** Opening Provided data block **
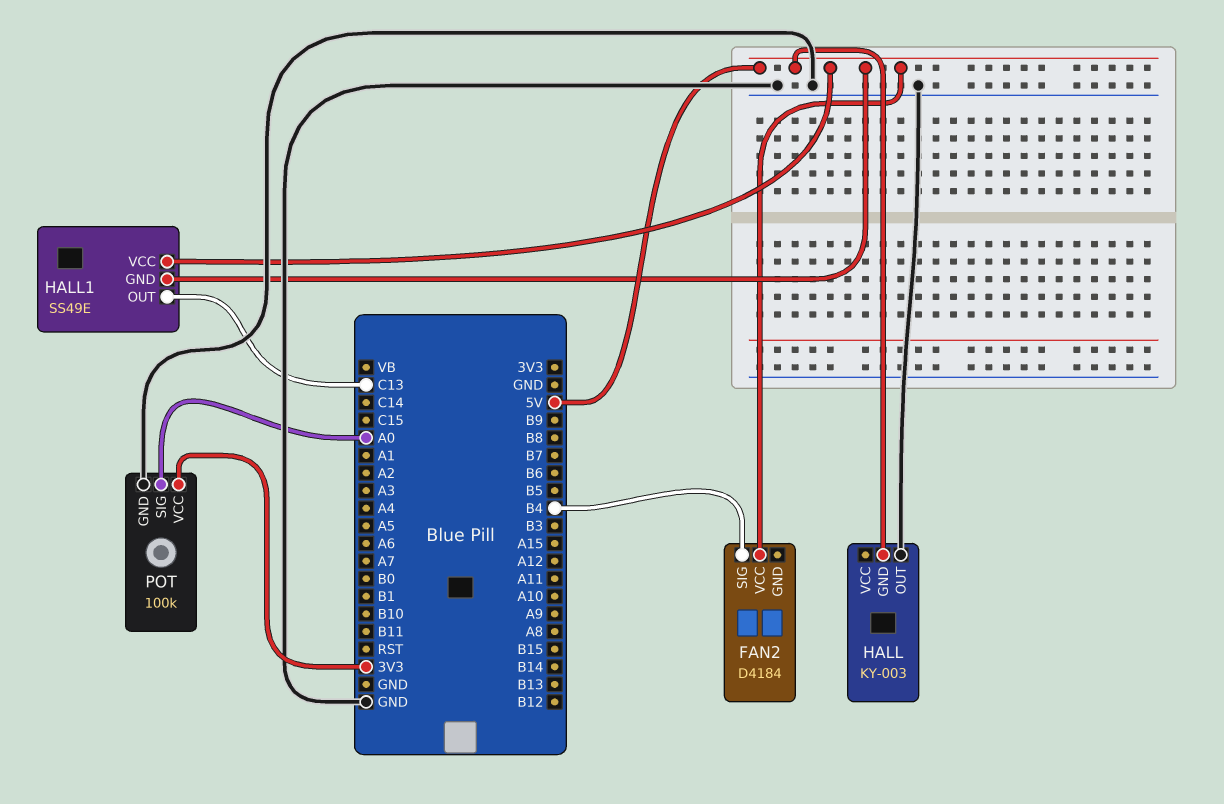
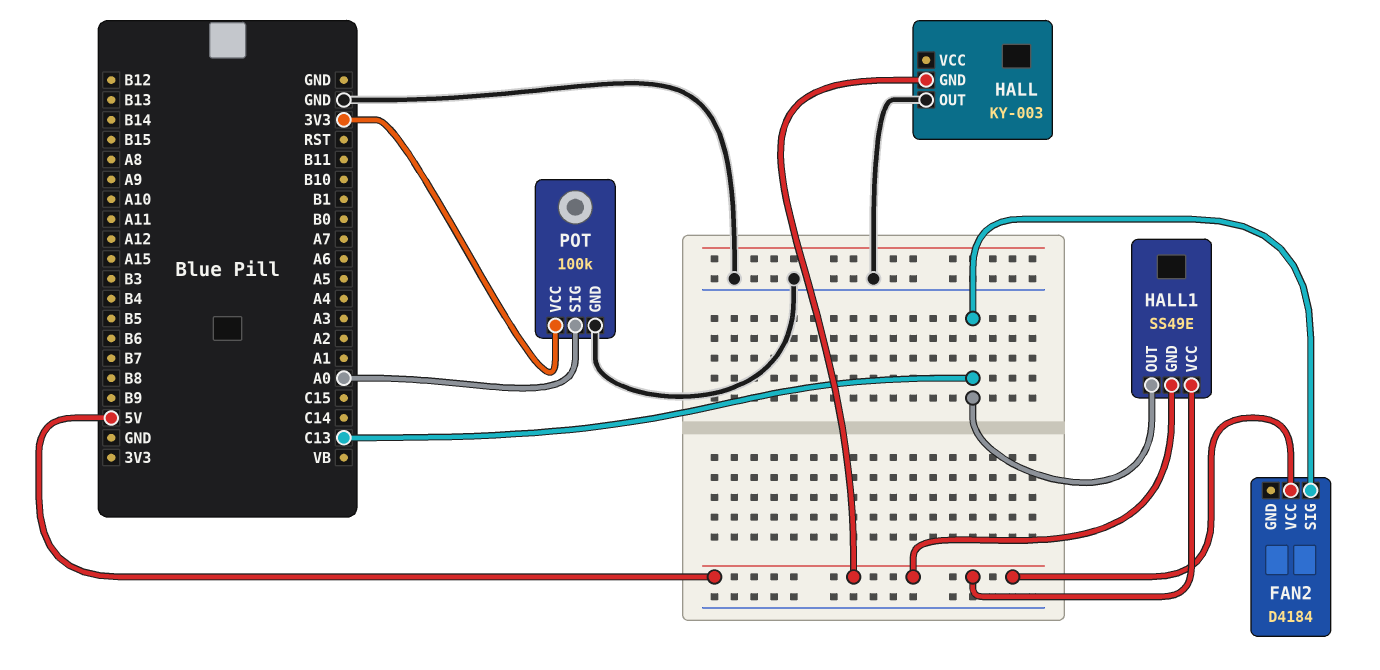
FAN2 pin SIG: B4 -> C13

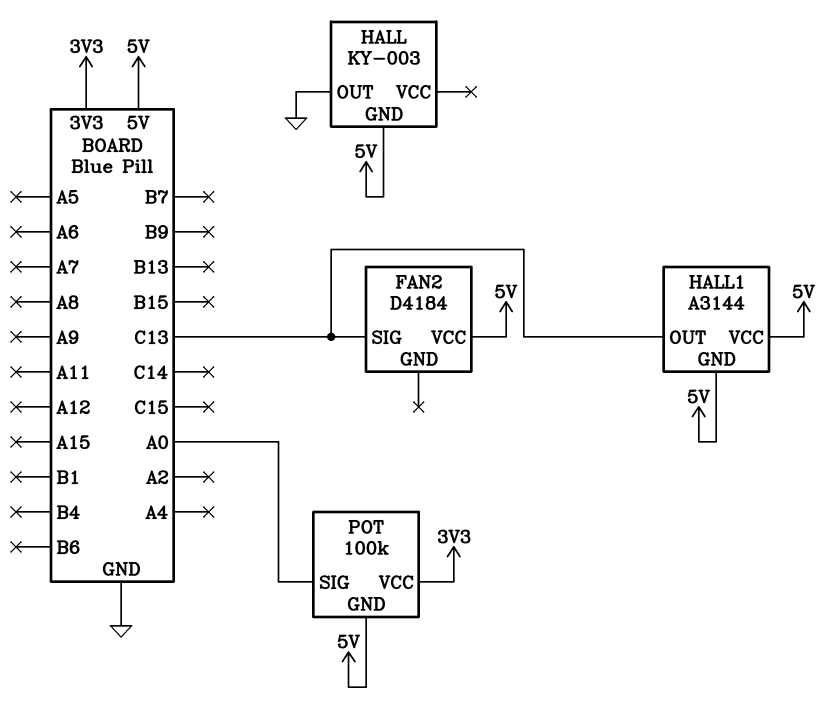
HALL1: SS49E -> A3144
POT pin GND: GND -> 5V

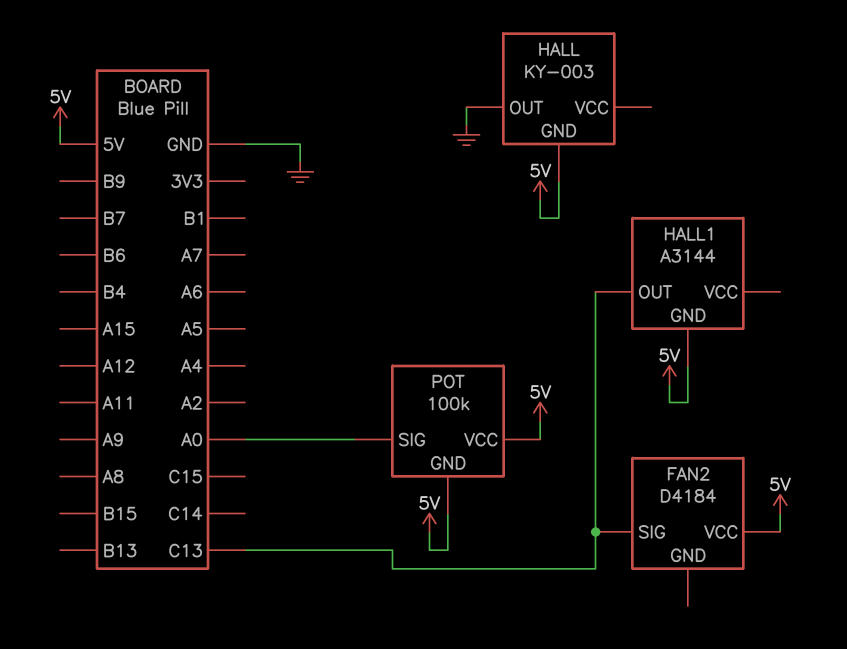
HALL1 pin VCC: 5V -> none
POT pin VCC: 3V3 -> 5V

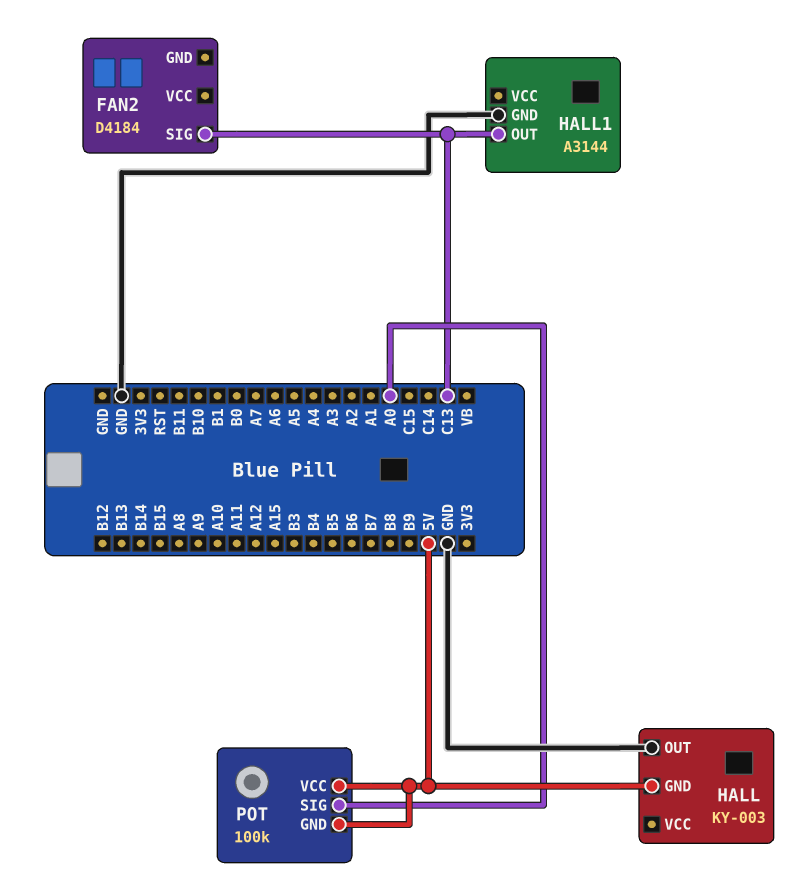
FAN2 pin VCC: 5V -> none
HALL1 pin GND: 5V -> GND

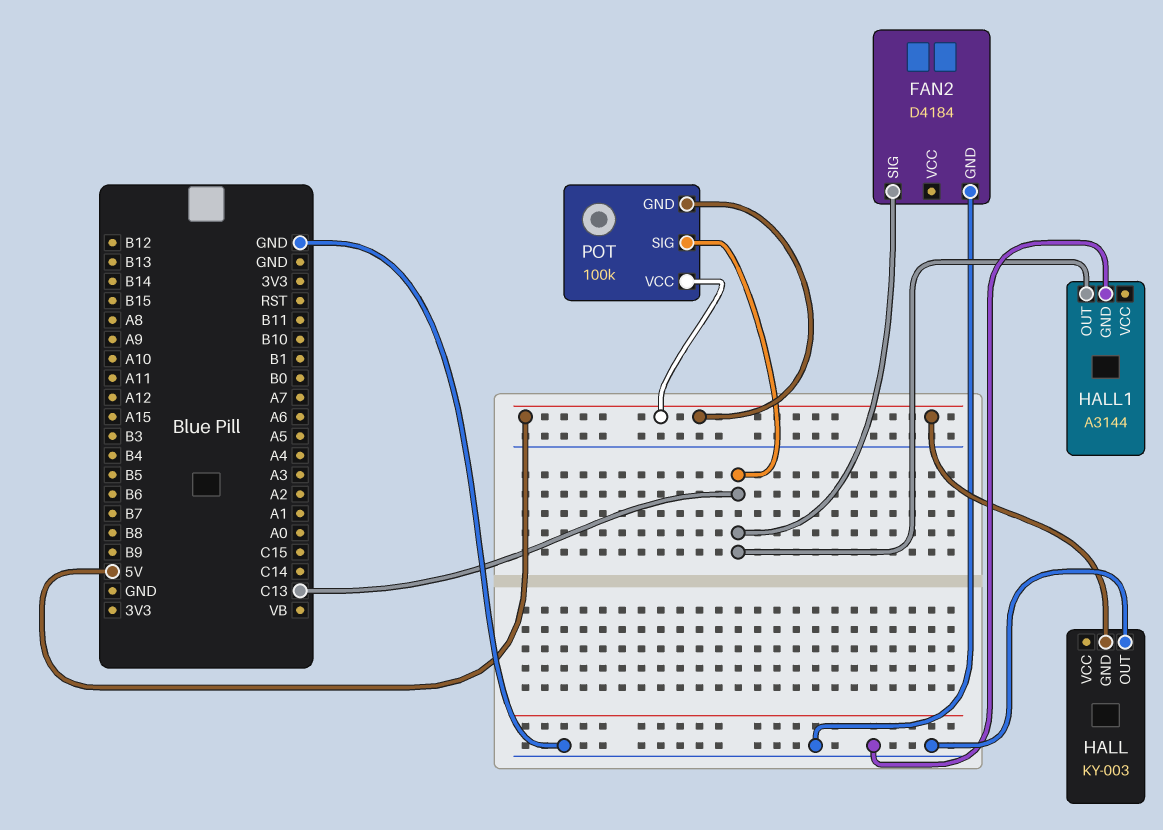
FAN2 pin GND: none -> GND
POT pin SIG: A0 -> C13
** Closing Provided data block **
• [What this task involves]
Which lines run from the one holding "HALL1: SS49E -> A3144" through the end of the records? Reproduce them word for word, both ends included, with no pictures.

• [Task result]
HALL1: SS49E -> A3144
POT pin GND: GND -> 5V

HALL1 pin VCC: 5V -> none
POT pin VCC: 3V3 -> 5V

FAN2 pin VCC: 5V -> none
HALL1 pin GND: 5V -> GND

FAN2 pin GND: none -> GND
POT pin SIG: A0 -> C13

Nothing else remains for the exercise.